# PROBLEM TO SOLVE
All that is wanted is a word-for-word copy of the line with "red line at" and every line after it in the data below.

>>>

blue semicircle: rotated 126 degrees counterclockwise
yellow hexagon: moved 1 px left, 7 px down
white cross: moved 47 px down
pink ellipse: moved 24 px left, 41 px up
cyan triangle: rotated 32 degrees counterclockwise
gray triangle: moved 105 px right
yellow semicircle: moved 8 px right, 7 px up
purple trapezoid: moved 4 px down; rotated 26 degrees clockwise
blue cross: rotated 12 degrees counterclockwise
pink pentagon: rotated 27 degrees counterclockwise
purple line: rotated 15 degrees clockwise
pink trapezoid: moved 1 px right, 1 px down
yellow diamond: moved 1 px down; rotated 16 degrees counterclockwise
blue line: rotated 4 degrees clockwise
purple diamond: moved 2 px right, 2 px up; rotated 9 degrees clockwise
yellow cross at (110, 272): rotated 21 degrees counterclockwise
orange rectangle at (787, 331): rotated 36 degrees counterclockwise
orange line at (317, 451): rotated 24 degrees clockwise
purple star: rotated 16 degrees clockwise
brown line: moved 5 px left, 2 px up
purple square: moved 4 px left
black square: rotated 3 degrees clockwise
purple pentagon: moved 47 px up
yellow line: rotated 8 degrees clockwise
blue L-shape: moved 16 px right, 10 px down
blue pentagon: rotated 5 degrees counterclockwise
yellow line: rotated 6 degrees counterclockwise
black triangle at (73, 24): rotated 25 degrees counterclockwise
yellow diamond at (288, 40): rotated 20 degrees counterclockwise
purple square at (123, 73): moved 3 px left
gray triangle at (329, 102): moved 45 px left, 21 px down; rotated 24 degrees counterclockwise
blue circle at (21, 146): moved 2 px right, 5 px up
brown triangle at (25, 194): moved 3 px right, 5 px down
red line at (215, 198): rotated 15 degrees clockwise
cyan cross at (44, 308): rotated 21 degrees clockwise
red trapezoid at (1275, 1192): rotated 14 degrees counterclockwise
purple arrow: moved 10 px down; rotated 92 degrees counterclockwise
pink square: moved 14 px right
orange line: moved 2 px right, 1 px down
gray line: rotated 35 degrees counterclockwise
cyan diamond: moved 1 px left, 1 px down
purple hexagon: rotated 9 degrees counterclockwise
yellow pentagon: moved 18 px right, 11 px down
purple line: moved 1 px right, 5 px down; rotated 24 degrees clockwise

<<<

# FINISHED TASK
red line at (215, 198): rotated 15 degrees clockwise
cyan cross at (44, 308): rotated 21 degrees clockwise
red trapezoid at (1275, 1192): rotated 14 degrees counterclockwise
purple arrow: moved 10 px down; rotated 92 degrees counterclockwise
pink square: moved 14 px right
orange line: moved 2 px right, 1 px down
gray line: rotated 35 degrees counterclockwise
cyan diamond: moved 1 px left, 1 px down
purple hexagon: rotated 9 degrees counterclockwise
yellow pentagon: moved 18 px right, 11 px down
purple line: moved 1 px right, 5 px down; rotated 24 degrees clockwise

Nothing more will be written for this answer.